> _RECORDS TO PROCESS_:
********************
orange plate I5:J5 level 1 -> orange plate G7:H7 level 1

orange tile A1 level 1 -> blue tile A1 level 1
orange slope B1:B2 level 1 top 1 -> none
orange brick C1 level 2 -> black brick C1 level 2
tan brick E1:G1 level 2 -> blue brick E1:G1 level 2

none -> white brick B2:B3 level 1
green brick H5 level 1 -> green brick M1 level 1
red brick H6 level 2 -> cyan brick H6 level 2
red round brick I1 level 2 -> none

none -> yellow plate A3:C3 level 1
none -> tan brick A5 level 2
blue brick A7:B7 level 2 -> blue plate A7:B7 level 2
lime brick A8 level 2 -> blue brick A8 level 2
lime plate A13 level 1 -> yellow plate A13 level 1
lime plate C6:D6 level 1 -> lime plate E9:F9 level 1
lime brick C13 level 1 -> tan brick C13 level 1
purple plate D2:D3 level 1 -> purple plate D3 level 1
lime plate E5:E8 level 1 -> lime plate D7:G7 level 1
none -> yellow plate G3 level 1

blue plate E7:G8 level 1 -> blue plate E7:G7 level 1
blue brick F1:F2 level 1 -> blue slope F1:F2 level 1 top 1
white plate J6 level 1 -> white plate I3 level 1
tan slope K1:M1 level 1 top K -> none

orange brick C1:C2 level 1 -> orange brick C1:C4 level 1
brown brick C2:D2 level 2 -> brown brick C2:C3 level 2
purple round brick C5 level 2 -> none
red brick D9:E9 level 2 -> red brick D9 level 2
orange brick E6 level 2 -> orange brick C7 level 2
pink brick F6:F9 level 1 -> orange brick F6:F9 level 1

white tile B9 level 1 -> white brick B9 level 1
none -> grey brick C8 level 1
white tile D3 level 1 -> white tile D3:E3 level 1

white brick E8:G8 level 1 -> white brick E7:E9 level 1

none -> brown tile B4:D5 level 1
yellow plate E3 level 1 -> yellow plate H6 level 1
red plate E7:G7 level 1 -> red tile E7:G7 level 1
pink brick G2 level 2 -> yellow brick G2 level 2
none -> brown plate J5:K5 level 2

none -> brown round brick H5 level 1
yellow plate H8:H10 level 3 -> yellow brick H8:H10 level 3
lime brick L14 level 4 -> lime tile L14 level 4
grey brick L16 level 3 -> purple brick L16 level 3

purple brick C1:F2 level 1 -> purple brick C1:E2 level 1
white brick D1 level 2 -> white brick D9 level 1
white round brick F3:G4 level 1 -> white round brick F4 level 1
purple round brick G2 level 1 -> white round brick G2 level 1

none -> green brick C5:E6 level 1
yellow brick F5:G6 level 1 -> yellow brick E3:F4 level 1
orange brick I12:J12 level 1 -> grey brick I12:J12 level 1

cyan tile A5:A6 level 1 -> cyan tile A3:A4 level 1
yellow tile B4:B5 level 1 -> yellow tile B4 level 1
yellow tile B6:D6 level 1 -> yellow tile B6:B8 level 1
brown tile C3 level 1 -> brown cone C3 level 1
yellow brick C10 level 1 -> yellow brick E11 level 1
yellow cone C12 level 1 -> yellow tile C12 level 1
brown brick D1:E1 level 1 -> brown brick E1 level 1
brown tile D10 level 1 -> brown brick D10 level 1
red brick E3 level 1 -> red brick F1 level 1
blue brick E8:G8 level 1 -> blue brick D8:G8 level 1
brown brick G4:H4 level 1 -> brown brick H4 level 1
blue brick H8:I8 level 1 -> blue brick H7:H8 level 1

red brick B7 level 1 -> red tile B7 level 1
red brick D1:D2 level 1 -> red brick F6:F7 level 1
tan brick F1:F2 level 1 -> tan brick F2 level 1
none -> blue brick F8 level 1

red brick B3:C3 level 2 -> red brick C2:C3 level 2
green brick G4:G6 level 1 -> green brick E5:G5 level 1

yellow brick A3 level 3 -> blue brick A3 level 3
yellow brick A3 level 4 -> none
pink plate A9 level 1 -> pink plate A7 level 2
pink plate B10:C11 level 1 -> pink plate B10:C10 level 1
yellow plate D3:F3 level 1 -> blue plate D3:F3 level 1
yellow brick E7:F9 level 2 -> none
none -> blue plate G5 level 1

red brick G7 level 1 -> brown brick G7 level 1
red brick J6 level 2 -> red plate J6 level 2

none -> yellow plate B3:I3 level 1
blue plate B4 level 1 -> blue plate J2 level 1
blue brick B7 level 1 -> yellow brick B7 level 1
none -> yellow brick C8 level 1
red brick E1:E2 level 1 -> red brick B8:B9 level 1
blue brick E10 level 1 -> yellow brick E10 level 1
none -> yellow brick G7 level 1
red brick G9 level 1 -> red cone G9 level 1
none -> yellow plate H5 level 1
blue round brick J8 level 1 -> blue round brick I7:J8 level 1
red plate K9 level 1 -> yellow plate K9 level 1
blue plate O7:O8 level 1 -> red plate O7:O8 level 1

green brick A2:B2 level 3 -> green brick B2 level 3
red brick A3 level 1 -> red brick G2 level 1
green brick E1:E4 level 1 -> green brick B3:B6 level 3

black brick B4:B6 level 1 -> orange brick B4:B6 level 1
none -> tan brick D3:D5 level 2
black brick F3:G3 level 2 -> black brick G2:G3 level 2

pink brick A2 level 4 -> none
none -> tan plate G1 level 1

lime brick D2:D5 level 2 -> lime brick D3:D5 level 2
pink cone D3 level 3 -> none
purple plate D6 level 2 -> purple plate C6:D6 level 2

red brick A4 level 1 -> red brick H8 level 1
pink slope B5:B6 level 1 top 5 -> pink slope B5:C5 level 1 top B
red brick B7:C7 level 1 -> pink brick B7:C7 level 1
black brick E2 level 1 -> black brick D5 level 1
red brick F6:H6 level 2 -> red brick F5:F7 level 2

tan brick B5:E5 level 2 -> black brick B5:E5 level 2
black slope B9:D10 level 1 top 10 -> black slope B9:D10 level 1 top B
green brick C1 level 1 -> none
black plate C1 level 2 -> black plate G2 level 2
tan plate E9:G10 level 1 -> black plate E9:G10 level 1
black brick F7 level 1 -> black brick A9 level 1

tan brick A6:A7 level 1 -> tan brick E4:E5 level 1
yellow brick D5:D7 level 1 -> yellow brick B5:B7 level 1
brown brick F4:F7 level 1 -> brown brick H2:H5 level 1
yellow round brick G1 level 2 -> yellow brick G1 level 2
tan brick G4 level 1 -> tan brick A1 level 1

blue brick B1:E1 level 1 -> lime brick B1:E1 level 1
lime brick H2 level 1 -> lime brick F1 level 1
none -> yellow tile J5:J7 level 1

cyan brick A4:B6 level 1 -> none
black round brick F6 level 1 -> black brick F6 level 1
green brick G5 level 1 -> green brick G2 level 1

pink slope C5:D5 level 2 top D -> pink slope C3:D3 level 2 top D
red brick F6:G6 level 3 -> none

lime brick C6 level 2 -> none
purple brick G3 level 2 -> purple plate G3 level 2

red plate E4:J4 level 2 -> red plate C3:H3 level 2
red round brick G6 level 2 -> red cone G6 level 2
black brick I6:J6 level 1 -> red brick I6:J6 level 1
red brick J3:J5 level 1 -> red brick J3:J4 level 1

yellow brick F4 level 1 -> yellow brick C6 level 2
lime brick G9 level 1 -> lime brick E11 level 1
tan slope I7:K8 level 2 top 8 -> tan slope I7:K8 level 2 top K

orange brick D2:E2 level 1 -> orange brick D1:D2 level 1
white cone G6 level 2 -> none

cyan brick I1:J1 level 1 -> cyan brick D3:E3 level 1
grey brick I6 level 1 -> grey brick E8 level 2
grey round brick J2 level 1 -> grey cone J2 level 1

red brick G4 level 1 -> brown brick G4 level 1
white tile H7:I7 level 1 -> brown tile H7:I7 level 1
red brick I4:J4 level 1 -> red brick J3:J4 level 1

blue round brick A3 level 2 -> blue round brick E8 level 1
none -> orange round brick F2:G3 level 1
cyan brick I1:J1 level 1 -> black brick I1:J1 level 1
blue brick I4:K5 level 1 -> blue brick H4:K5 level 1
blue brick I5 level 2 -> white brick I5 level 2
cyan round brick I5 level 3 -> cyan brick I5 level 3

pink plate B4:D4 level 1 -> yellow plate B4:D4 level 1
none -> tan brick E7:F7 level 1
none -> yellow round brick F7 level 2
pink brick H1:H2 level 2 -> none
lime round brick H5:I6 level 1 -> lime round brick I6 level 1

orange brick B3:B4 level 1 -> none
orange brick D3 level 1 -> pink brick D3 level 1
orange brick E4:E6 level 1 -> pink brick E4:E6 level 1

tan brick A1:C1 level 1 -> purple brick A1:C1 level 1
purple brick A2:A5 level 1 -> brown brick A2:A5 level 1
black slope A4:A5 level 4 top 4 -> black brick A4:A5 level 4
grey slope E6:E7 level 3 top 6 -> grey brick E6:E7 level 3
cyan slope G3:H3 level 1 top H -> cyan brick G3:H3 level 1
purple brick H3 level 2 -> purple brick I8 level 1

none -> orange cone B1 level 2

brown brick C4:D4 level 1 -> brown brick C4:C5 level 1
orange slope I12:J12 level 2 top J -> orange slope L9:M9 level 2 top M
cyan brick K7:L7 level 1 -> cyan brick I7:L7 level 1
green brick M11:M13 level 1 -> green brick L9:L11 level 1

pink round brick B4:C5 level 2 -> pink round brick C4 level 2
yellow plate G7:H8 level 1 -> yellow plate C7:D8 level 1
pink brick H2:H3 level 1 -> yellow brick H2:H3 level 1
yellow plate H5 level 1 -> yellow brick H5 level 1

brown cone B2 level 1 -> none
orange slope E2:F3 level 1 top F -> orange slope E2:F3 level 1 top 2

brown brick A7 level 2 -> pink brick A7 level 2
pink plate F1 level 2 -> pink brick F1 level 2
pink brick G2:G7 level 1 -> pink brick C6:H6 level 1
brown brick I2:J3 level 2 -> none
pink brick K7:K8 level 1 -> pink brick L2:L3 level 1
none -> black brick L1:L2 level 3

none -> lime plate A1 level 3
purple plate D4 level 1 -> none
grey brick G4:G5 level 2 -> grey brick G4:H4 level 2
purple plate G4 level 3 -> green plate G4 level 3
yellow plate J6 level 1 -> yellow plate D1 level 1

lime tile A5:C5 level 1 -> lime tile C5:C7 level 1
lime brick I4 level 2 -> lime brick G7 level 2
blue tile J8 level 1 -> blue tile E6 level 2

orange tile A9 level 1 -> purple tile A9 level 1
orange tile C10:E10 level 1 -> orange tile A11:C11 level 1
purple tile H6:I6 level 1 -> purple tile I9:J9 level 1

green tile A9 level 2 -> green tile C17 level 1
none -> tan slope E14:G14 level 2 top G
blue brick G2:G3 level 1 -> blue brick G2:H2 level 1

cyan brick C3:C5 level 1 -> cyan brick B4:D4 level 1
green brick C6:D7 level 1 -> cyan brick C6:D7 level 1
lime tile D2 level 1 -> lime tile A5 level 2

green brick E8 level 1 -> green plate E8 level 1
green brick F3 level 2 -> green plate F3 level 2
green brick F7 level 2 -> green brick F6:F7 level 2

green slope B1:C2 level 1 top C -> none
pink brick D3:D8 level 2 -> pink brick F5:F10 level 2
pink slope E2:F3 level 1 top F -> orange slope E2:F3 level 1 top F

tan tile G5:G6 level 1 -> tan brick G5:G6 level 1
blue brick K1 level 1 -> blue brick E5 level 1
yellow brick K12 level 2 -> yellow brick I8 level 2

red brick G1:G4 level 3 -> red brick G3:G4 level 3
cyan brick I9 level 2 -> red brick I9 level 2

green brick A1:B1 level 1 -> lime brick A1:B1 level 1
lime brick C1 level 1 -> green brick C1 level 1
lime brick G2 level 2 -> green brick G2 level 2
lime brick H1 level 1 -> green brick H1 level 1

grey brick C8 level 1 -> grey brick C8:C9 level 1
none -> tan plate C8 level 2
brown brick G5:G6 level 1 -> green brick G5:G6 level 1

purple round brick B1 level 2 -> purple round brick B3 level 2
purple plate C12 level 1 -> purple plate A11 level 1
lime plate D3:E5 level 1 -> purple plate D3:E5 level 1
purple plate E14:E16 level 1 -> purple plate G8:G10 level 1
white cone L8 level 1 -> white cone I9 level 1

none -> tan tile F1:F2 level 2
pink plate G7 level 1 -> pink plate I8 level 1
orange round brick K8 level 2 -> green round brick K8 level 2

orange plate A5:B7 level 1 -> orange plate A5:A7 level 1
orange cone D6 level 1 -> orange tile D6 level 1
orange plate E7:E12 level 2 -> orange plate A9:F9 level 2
********************
> _EXERCISE_:
When you reach the line containing "black slope A4:A5" in the data above, start copying exactly, and stop after the line containing "orange slope I12:J12".

> _ANSWER BELOW_:
black slope A4:A5 level 4 top 4 -> black brick A4:A5 level 4
grey slope E6:E7 level 3 top 6 -> grey brick E6:E7 level 3
cyan slope G3:H3 level 1 top H -> cyan brick G3:H3 level 1
purple brick H3 level 2 -> purple brick I8 level 1

none -> orange cone B1 level 2

brown brick C4:D4 level 1 -> brown brick C4:C5 level 1
orange slope I12:J12 level 2 top J -> orange slope L9:M9 level 2 top M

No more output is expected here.